What to produce
An exact transcript is required of the lines below, from the one containing "TFT2 pin CS: D2 -> TX" through the very last; leave every picture out of it.

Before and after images
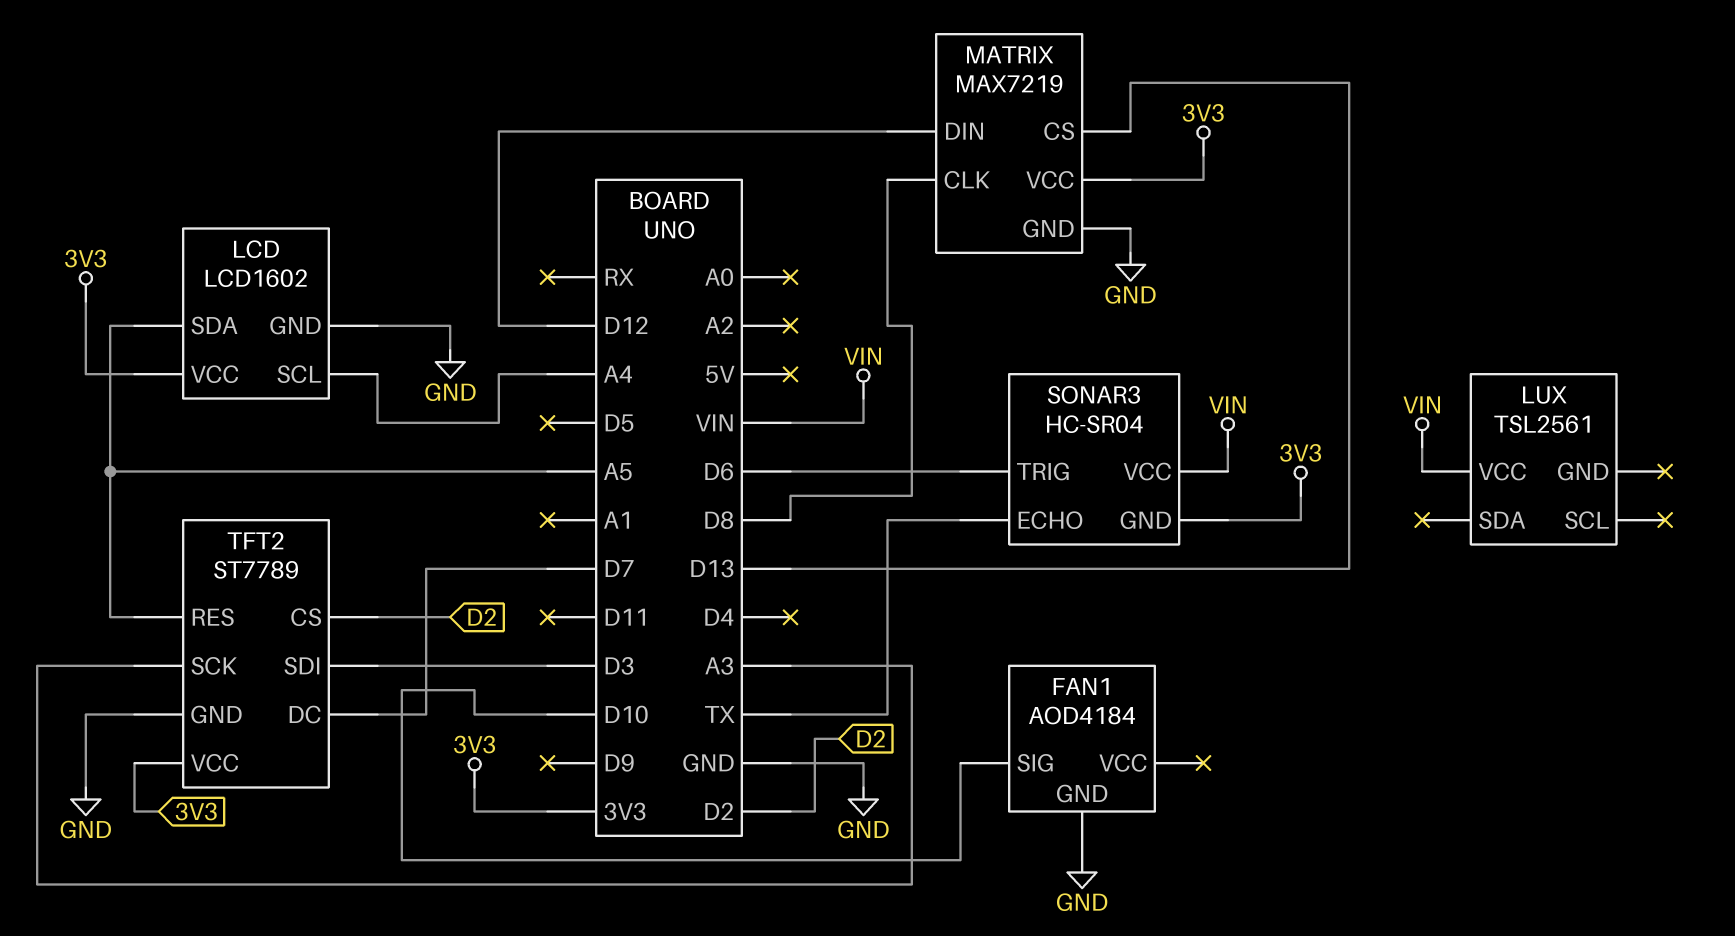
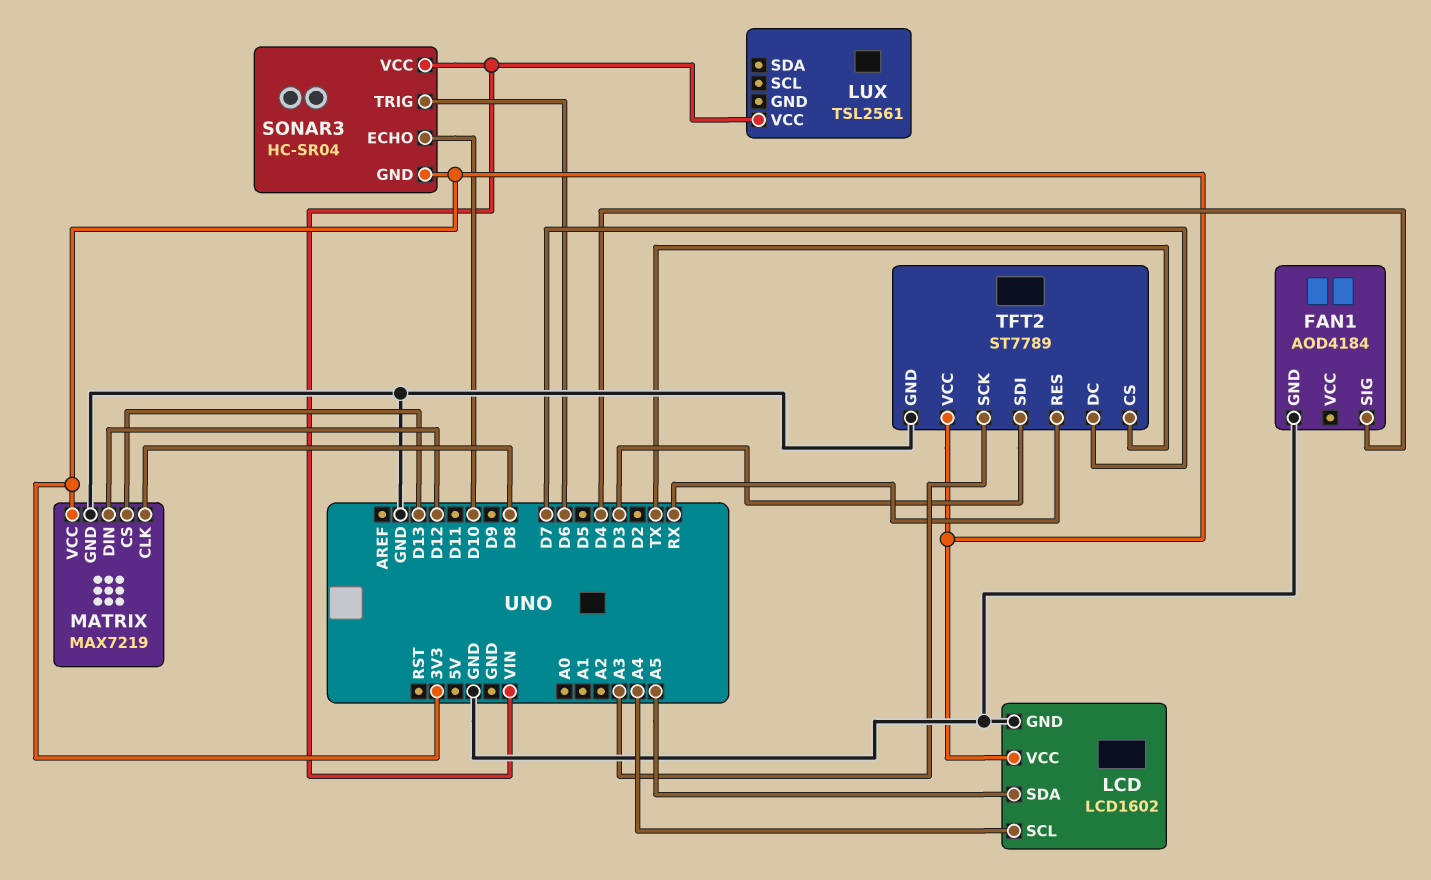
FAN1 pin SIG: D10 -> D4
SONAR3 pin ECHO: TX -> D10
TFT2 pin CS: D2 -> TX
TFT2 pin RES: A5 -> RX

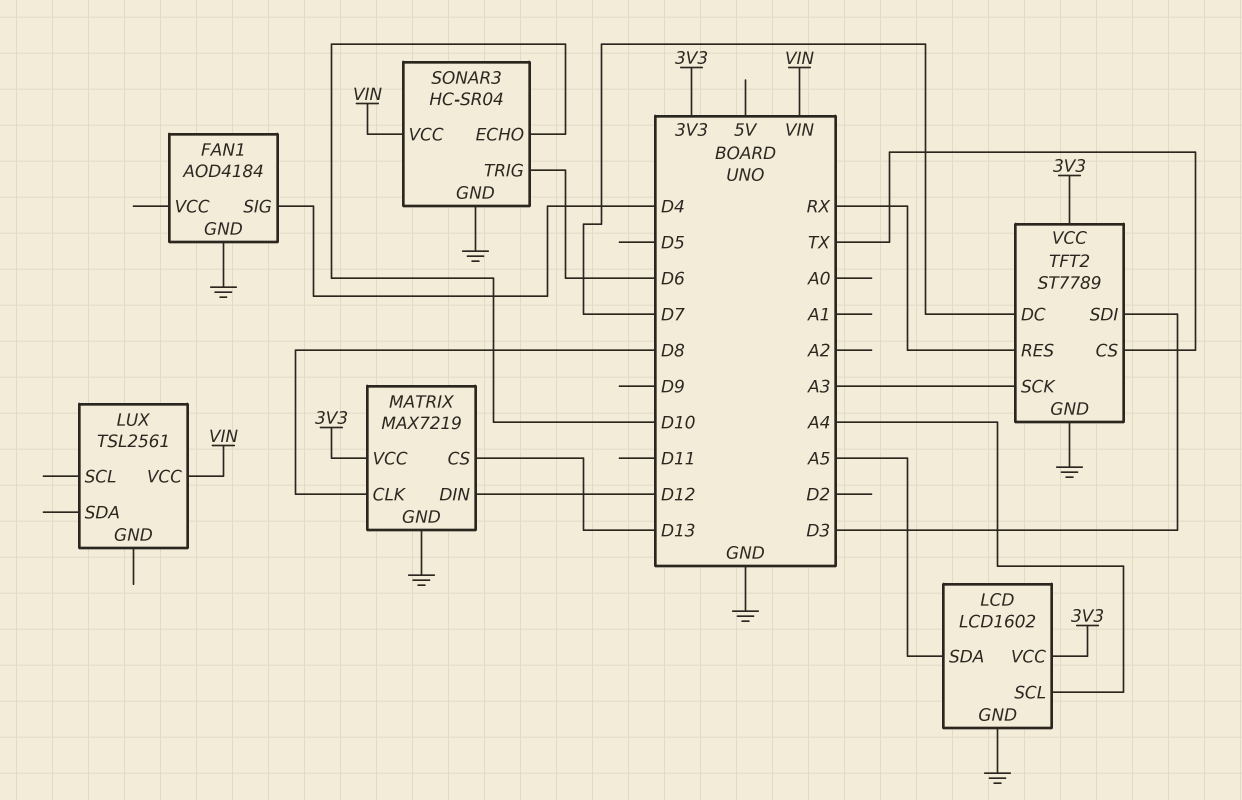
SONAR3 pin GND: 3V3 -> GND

Solution
TFT2 pin CS: D2 -> TX
TFT2 pin RES: A5 -> RX

SONAR3 pin GND: 3V3 -> GND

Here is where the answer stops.